==== The input
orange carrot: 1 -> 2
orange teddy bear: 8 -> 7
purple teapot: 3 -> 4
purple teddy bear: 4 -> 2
========
==== The input
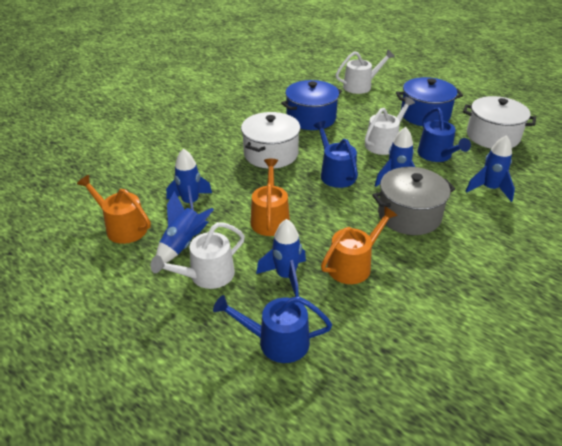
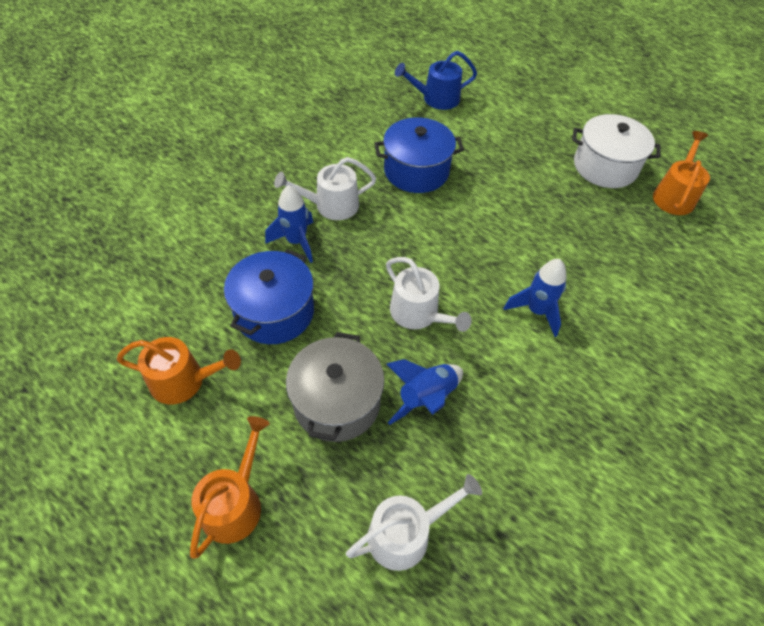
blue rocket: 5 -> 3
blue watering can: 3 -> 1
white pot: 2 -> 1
========
Your goal: Each line in the listing above that contains "bear" should be copied.

Answer space:
orange teddy bear: 8 -> 7
purple teddy bear: 4 -> 2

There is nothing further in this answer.